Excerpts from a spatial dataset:
■ ■ ■ ■ ■

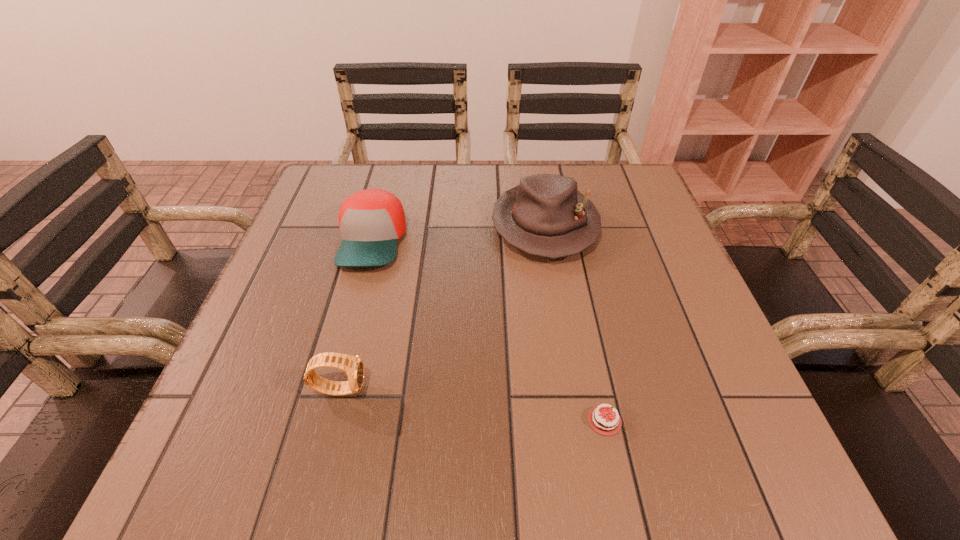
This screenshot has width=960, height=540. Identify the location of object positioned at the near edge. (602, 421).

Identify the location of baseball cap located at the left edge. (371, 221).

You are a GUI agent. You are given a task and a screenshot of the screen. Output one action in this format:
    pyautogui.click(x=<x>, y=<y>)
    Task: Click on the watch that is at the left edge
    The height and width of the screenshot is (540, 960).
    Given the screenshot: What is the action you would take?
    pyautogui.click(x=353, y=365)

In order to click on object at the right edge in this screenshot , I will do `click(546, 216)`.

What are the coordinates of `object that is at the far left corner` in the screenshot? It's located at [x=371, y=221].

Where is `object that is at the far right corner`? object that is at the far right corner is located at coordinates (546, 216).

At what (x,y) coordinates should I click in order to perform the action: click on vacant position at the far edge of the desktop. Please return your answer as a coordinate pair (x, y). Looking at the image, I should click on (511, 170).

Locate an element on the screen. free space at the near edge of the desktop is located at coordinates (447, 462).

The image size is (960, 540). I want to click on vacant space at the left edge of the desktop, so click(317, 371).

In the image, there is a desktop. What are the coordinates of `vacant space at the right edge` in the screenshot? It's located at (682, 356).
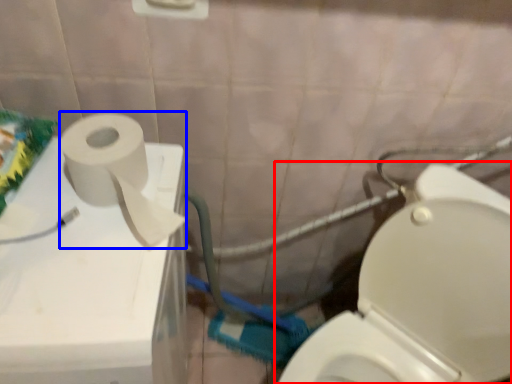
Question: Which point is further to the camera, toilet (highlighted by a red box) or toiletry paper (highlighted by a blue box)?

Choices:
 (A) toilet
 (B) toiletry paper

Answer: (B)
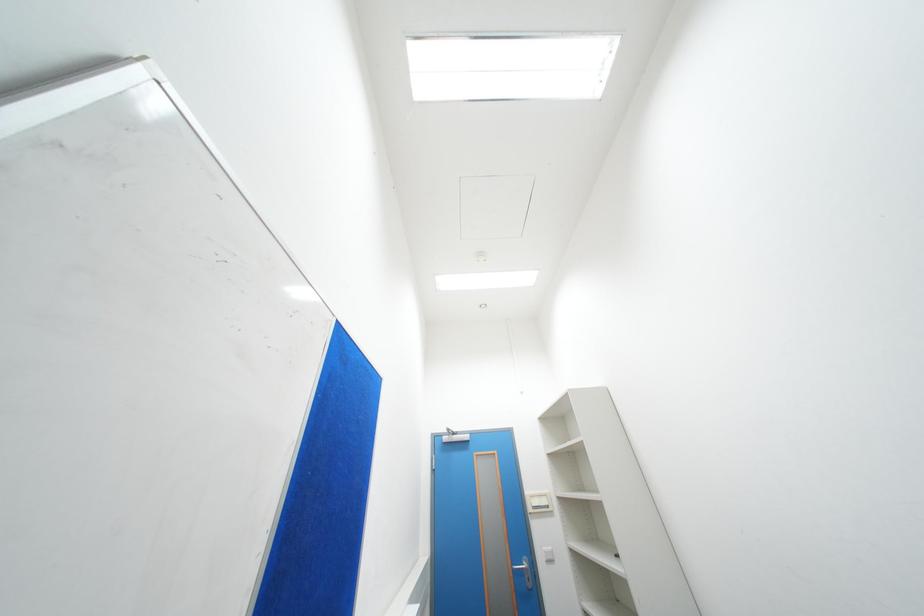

■ ■ ■ ■ ■

Directions for this task: Show each line of the records that contains the word "image". Match its case exactly.

Correct result:
At what (x,y) coordinates should I click in order to perform the action: click on vacant position at the far edge of the desktop. Please return your answer as a coordinate pair (x, y). Looking at the image, I should click on (511, 170).
The image size is (960, 540). I want to click on vacant space at the left edge of the desktop, so click(317, 371).
In the image, there is a desktop. What are the coordinates of `vacant space at the right edge` in the screenshot? It's located at (682, 356).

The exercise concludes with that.